[Data entries]
------------

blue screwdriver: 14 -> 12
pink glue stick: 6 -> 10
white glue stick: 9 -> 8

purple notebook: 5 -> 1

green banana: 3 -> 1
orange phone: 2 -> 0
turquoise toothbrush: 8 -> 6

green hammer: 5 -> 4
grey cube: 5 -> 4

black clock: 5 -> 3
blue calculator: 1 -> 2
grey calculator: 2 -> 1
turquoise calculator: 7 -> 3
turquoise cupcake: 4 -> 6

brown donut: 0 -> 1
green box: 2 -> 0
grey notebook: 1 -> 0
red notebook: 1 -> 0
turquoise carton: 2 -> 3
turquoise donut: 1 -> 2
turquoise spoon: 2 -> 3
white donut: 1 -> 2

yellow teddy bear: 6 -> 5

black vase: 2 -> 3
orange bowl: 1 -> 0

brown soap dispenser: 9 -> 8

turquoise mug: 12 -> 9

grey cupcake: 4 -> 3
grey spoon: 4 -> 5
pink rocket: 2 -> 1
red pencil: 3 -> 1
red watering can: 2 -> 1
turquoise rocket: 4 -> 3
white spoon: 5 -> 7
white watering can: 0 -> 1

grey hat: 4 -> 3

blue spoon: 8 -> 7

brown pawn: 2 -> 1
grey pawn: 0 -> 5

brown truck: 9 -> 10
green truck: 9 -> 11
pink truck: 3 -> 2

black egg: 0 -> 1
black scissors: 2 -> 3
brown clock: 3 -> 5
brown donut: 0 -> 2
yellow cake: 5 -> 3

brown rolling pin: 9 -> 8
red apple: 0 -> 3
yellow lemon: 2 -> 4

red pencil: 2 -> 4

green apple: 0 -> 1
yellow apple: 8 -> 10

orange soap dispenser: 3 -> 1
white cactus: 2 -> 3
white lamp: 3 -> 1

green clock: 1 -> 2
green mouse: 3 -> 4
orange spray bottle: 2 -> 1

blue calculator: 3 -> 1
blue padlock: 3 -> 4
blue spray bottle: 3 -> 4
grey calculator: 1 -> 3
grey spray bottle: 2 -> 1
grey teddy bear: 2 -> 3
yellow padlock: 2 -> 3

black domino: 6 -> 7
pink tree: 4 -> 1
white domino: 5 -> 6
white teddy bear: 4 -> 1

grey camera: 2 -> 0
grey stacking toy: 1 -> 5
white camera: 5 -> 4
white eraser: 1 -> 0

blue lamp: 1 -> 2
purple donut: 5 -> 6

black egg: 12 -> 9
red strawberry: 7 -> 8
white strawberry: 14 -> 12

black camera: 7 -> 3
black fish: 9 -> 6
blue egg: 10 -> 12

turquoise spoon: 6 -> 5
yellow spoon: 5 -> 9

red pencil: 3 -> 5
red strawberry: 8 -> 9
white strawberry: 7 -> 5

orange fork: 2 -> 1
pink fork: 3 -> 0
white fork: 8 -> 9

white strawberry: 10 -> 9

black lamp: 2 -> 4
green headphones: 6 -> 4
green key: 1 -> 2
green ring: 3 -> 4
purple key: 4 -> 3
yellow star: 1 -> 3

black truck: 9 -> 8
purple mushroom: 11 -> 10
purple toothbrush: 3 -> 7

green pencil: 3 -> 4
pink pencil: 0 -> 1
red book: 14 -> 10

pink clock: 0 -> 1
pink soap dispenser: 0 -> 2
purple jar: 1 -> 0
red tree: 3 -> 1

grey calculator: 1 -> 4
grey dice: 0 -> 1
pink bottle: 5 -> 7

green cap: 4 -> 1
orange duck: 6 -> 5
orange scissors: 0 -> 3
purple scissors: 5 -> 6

------------

Task details >> Reproduce exactly the lines from the beginning of the entries above up to and including the line that contains "red pencil: 2 -> 4".

Answer box >>
blue screwdriver: 14 -> 12
pink glue stick: 6 -> 10
white glue stick: 9 -> 8

purple notebook: 5 -> 1

green banana: 3 -> 1
orange phone: 2 -> 0
turquoise toothbrush: 8 -> 6

green hammer: 5 -> 4
grey cube: 5 -> 4

black clock: 5 -> 3
blue calculator: 1 -> 2
grey calculator: 2 -> 1
turquoise calculator: 7 -> 3
turquoise cupcake: 4 -> 6

brown donut: 0 -> 1
green box: 2 -> 0
grey notebook: 1 -> 0
red notebook: 1 -> 0
turquoise carton: 2 -> 3
turquoise donut: 1 -> 2
turquoise spoon: 2 -> 3
white donut: 1 -> 2

yellow teddy bear: 6 -> 5

black vase: 2 -> 3
orange bowl: 1 -> 0

brown soap dispenser: 9 -> 8

turquoise mug: 12 -> 9

grey cupcake: 4 -> 3
grey spoon: 4 -> 5
pink rocket: 2 -> 1
red pencil: 3 -> 1
red watering can: 2 -> 1
turquoise rocket: 4 -> 3
white spoon: 5 -> 7
white watering can: 0 -> 1

grey hat: 4 -> 3

blue spoon: 8 -> 7

brown pawn: 2 -> 1
grey pawn: 0 -> 5

brown truck: 9 -> 10
green truck: 9 -> 11
pink truck: 3 -> 2

black egg: 0 -> 1
black scissors: 2 -> 3
brown clock: 3 -> 5
brown donut: 0 -> 2
yellow cake: 5 -> 3

brown rolling pin: 9 -> 8
red apple: 0 -> 3
yellow lemon: 2 -> 4

red pencil: 2 -> 4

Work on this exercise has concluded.